(Beginning of Source material)

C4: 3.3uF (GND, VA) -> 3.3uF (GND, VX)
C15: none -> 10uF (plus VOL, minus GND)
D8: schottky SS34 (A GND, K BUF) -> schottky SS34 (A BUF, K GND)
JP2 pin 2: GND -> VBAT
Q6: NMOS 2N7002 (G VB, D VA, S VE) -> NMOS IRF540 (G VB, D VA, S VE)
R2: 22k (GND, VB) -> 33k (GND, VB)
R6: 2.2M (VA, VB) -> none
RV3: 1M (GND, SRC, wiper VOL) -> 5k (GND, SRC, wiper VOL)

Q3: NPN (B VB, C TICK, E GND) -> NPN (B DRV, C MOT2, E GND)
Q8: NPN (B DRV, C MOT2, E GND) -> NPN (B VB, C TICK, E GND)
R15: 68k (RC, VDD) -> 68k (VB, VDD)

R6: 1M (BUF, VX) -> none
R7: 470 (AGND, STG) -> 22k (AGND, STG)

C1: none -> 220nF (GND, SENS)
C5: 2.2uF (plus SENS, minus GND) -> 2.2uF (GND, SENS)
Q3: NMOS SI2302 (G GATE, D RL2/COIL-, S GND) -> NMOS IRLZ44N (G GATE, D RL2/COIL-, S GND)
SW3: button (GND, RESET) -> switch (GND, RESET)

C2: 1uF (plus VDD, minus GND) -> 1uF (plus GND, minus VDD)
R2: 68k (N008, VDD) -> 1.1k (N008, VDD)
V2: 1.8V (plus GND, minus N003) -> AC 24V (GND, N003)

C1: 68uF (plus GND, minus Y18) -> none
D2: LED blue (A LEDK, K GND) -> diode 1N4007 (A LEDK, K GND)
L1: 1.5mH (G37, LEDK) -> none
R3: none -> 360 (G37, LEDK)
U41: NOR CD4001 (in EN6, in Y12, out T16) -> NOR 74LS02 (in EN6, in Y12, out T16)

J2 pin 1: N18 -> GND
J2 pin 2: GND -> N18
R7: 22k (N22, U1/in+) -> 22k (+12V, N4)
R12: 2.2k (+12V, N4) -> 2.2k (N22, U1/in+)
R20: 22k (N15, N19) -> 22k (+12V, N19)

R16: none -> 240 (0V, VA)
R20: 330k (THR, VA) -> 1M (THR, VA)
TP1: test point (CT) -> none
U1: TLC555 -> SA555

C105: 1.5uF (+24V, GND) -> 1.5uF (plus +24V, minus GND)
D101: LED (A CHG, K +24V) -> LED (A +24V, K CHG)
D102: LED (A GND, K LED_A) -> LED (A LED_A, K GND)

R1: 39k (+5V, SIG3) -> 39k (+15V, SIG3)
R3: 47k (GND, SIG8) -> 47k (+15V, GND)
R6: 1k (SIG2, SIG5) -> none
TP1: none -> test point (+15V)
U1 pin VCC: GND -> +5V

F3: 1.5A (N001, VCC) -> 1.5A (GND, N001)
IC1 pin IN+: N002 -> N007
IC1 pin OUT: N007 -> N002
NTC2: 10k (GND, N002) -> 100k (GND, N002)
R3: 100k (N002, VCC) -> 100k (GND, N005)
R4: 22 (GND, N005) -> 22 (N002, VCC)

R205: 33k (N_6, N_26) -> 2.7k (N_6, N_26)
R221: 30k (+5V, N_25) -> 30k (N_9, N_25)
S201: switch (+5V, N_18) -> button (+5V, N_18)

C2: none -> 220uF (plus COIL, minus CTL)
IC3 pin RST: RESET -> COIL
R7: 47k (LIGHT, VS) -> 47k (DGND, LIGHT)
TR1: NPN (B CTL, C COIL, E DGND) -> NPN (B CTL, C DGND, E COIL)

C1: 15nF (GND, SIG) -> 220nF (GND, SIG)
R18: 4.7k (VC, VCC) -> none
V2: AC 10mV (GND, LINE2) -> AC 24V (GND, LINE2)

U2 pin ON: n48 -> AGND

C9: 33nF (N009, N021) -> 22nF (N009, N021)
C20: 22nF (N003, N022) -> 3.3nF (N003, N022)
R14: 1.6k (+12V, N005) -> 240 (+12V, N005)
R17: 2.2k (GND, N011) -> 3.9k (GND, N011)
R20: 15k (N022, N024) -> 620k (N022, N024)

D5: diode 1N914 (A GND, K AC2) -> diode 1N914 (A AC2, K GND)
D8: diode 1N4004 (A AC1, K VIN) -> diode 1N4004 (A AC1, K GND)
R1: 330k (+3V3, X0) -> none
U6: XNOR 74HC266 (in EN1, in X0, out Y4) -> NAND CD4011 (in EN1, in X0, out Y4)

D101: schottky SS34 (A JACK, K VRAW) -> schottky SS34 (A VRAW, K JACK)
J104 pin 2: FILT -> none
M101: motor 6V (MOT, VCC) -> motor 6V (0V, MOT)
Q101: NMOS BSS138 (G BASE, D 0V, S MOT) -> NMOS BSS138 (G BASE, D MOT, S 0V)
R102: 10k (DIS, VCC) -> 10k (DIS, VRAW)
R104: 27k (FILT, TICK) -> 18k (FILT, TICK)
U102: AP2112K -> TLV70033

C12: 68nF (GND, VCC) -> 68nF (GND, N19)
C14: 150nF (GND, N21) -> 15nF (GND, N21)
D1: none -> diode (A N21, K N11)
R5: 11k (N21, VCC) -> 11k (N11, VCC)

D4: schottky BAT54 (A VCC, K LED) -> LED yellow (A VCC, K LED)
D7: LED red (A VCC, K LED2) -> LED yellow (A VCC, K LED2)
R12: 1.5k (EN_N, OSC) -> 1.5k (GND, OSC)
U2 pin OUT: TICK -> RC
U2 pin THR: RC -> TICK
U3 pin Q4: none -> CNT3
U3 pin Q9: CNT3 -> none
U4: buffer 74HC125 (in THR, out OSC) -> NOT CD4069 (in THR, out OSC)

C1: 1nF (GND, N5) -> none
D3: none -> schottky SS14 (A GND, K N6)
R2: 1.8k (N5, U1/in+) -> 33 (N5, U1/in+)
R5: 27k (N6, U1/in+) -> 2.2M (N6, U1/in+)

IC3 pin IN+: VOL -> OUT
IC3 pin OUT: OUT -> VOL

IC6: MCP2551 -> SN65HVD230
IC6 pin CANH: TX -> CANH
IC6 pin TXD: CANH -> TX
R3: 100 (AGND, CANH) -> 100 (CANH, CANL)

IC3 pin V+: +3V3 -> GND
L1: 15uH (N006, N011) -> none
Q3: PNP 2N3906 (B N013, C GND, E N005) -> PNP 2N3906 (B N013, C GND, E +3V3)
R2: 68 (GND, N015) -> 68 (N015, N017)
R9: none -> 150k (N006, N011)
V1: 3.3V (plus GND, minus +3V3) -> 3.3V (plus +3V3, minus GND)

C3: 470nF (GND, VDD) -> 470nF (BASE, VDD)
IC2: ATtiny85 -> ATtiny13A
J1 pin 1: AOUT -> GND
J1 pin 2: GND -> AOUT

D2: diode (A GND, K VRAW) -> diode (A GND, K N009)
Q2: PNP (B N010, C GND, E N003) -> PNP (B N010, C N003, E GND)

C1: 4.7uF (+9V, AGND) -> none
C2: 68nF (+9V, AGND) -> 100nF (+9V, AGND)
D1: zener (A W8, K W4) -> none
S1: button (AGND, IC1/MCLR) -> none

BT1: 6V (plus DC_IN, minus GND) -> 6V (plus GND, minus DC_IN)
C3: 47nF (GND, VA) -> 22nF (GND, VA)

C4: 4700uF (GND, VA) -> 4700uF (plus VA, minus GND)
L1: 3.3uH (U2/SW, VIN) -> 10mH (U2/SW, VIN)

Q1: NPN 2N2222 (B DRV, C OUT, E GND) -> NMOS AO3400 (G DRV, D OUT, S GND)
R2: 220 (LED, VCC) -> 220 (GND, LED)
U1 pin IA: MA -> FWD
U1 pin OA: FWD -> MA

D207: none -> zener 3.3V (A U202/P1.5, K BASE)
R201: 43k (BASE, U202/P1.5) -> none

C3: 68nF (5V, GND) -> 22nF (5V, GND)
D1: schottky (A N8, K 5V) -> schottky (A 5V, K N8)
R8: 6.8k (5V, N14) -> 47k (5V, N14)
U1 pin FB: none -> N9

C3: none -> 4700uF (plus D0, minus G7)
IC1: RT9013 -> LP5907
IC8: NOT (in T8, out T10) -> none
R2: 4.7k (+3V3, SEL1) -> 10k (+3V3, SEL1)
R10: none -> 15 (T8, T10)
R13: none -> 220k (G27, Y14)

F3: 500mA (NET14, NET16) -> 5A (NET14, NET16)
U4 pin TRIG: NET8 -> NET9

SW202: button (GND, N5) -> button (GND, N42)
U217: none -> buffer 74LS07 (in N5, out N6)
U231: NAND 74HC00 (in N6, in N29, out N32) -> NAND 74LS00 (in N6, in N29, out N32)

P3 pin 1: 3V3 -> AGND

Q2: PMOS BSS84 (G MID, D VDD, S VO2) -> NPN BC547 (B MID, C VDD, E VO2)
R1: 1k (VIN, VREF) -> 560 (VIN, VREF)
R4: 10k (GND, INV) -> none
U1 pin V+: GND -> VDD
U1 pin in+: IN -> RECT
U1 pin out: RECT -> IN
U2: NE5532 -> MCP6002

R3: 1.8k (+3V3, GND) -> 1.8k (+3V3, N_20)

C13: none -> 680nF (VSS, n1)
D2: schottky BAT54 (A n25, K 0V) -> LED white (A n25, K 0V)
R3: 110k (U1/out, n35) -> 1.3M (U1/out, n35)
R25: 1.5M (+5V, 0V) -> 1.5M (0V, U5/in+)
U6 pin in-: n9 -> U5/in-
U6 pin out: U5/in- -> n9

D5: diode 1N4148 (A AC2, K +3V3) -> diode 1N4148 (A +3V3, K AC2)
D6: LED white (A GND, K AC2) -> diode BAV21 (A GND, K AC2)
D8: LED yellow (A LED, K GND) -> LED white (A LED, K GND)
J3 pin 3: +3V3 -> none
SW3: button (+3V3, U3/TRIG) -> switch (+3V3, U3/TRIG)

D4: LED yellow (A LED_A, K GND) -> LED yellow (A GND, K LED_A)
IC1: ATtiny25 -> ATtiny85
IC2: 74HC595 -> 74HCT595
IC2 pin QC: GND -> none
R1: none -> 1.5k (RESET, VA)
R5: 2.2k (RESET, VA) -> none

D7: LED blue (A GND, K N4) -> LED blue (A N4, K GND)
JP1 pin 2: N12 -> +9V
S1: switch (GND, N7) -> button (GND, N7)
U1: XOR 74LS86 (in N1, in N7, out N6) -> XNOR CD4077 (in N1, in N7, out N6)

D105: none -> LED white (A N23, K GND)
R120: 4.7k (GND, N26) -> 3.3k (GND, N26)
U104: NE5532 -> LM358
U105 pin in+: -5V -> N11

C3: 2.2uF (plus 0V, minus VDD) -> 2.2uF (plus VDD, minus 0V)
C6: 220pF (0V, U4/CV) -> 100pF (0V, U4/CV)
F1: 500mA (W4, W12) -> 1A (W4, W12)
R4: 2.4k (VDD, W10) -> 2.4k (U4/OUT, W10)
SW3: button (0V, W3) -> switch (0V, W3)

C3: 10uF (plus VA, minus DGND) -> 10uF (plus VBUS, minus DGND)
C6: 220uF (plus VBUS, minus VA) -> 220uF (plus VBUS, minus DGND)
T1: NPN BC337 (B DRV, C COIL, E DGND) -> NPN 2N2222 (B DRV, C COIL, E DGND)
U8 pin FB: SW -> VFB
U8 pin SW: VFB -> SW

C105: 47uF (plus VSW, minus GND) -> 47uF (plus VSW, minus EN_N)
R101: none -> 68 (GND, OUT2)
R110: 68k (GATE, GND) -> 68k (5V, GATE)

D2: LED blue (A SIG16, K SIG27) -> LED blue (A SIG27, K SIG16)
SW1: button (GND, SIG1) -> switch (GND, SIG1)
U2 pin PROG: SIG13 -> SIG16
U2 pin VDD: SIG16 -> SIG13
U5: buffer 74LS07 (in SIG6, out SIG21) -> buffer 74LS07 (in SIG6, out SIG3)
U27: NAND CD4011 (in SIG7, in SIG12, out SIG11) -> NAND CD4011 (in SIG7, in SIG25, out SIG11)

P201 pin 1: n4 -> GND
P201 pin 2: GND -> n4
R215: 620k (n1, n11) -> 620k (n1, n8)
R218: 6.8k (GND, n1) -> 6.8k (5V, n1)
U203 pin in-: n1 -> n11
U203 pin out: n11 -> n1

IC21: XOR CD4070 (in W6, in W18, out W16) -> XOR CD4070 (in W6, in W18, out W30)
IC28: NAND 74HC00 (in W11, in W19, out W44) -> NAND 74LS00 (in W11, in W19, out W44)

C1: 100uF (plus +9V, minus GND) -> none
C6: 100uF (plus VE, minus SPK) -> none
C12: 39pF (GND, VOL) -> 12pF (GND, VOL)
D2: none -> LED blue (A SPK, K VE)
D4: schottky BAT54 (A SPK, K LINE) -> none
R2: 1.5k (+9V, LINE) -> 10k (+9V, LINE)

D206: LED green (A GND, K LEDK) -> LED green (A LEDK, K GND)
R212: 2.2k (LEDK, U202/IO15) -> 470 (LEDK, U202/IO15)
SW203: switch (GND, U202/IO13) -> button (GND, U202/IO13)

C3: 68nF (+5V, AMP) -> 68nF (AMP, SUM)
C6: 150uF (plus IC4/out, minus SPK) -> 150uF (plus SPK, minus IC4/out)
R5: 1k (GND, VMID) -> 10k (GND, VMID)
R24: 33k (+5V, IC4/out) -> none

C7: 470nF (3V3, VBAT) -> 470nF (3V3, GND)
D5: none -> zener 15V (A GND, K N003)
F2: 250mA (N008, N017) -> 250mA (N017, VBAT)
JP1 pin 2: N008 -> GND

(End of Source material)

== Task brief ==
Beginning at the line above with "R20: 22k (N15, N19) -> 22k (+12V, N19)" and finishing at the line with "D1: none -> diode (A N21, K N11)", return each line exactly and return nothing else.

== Response to the task ==
R20: 22k (N15, N19) -> 22k (+12V, N19)

R16: none -> 240 (0V, VA)
R20: 330k (THR, VA) -> 1M (THR, VA)
TP1: test point (CT) -> none
U1: TLC555 -> SA555

C105: 1.5uF (+24V, GND) -> 1.5uF (plus +24V, minus GND)
D101: LED (A CHG, K +24V) -> LED (A +24V, K CHG)
D102: LED (A GND, K LED_A) -> LED (A LED_A, K GND)

R1: 39k (+5V, SIG3) -> 39k (+15V, SIG3)
R3: 47k (GND, SIG8) -> 47k (+15V, GND)
R6: 1k (SIG2, SIG5) -> none
TP1: none -> test point (+15V)
U1 pin VCC: GND -> +5V

F3: 1.5A (N001, VCC) -> 1.5A (GND, N001)
IC1 pin IN+: N002 -> N007
IC1 pin OUT: N007 -> N002
NTC2: 10k (GND, N002) -> 100k (GND, N002)
R3: 100k (N002, VCC) -> 100k (GND, N005)
R4: 22 (GND, N005) -> 22 (N002, VCC)

R205: 33k (N_6, N_26) -> 2.7k (N_6, N_26)
R221: 30k (+5V, N_25) -> 30k (N_9, N_25)
S201: switch (+5V, N_18) -> button (+5V, N_18)

C2: none -> 220uF (plus COIL, minus CTL)
IC3 pin RST: RESET -> COIL
R7: 47k (LIGHT, VS) -> 47k (DGND, LIGHT)
TR1: NPN (B CTL, C COIL, E DGND) -> NPN (B CTL, C DGND, E COIL)

C1: 15nF (GND, SIG) -> 220nF (GND, SIG)
R18: 4.7k (VC, VCC) -> none
V2: AC 10mV (GND, LINE2) -> AC 24V (GND, LINE2)

U2 pin ON: n48 -> AGND

C9: 33nF (N009, N021) -> 22nF (N009, N021)
C20: 22nF (N003, N022) -> 3.3nF (N003, N022)
R14: 1.6k (+12V, N005) -> 240 (+12V, N005)
R17: 2.2k (GND, N011) -> 3.9k (GND, N011)
R20: 15k (N022, N024) -> 620k (N022, N024)

D5: diode 1N914 (A GND, K AC2) -> diode 1N914 (A AC2, K GND)
D8: diode 1N4004 (A AC1, K VIN) -> diode 1N4004 (A AC1, K GND)
R1: 330k (+3V3, X0) -> none
U6: XNOR 74HC266 (in EN1, in X0, out Y4) -> NAND CD4011 (in EN1, in X0, out Y4)

D101: schottky SS34 (A JACK, K VRAW) -> schottky SS34 (A VRAW, K JACK)
J104 pin 2: FILT -> none
M101: motor 6V (MOT, VCC) -> motor 6V (0V, MOT)
Q101: NMOS BSS138 (G BASE, D 0V, S MOT) -> NMOS BSS138 (G BASE, D MOT, S 0V)
R102: 10k (DIS, VCC) -> 10k (DIS, VRAW)
R104: 27k (FILT, TICK) -> 18k (FILT, TICK)
U102: AP2112K -> TLV70033

C12: 68nF (GND, VCC) -> 68nF (GND, N19)
C14: 150nF (GND, N21) -> 15nF (GND, N21)
D1: none -> diode (A N21, K N11)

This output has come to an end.